- Task to complete -
Rewrite every row below as a numbered list, skipping any blank lines. Leave the pictures out of your answer.

- Dataset -
════════════════════
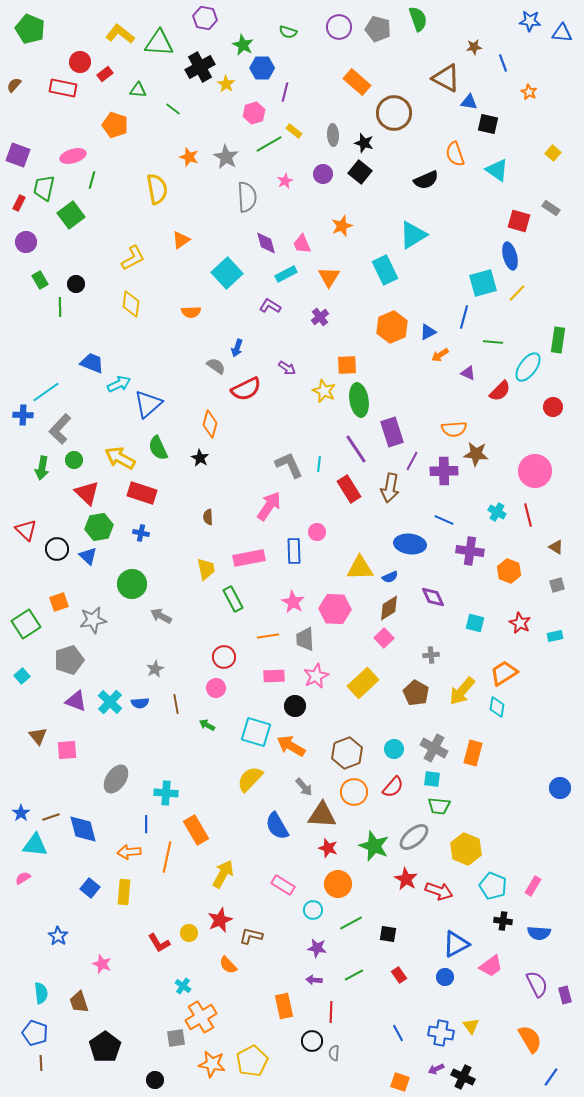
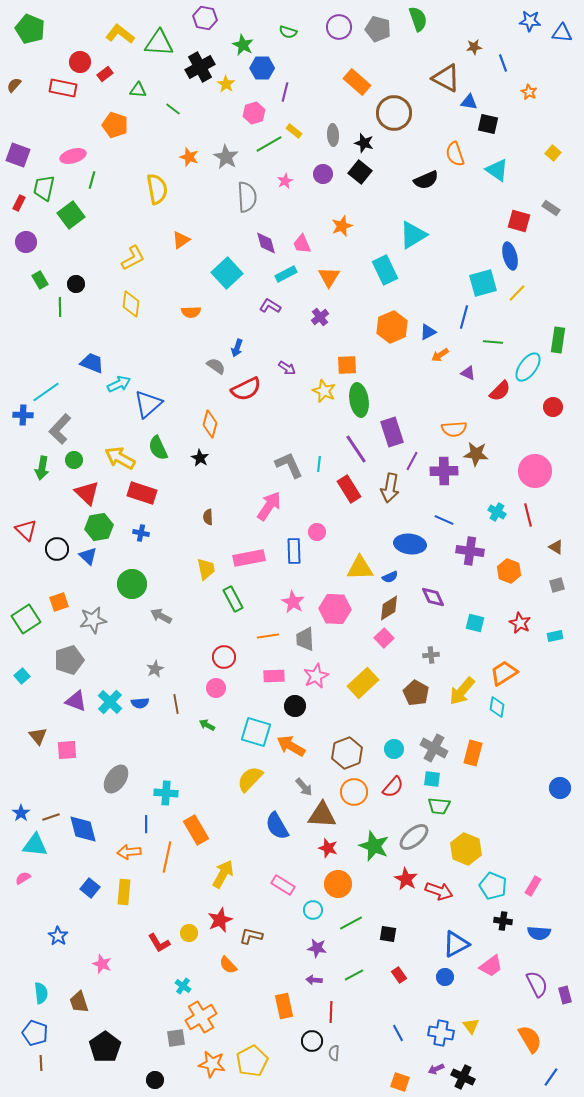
green square at (26, 624): moved 5 px up
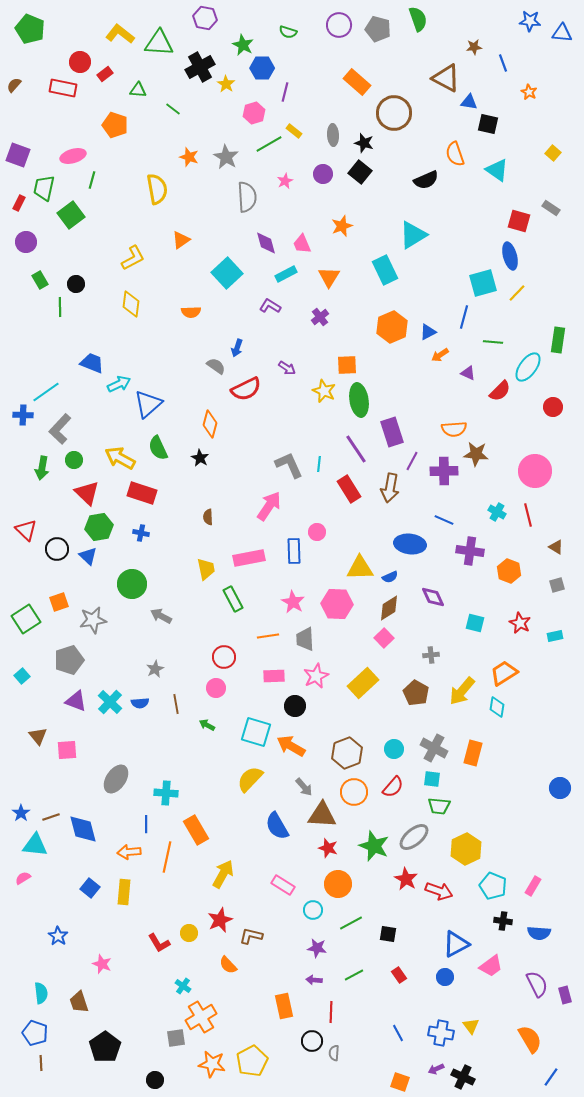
purple circle at (339, 27): moved 2 px up
pink hexagon at (335, 609): moved 2 px right, 5 px up
yellow hexagon at (466, 849): rotated 12 degrees clockwise
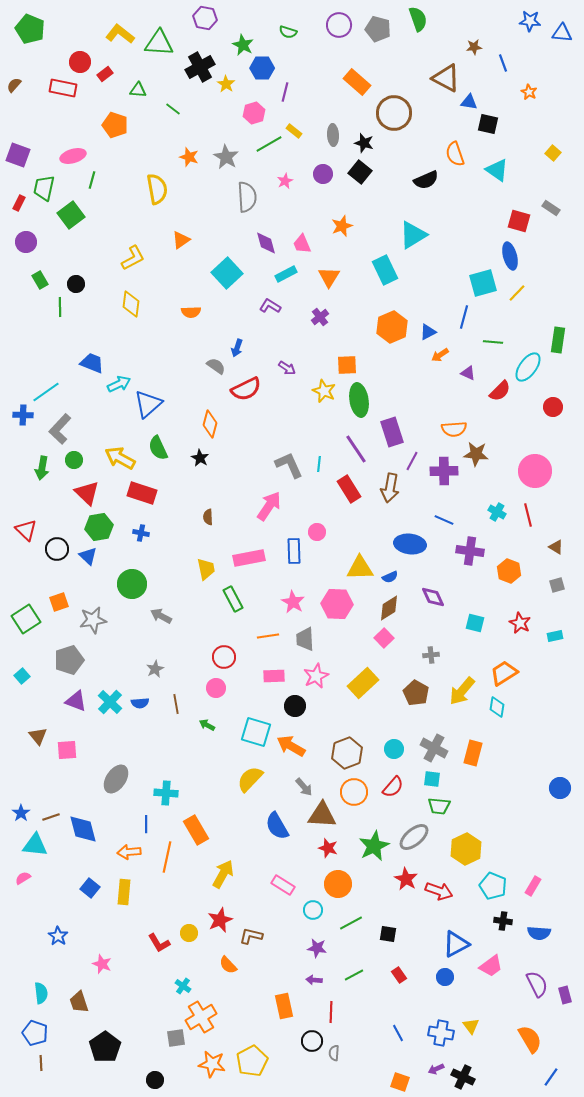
green star at (374, 846): rotated 24 degrees clockwise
════════════════════
- Problem solution -
1. green square at (26, 624): moved 5 px up
2. purple circle at (339, 27): moved 2 px up
3. pink hexagon at (335, 609): moved 2 px right, 5 px up
4. yellow hexagon at (466, 849): rotated 12 degrees clockwise
5. green star at (374, 846): rotated 24 degrees clockwise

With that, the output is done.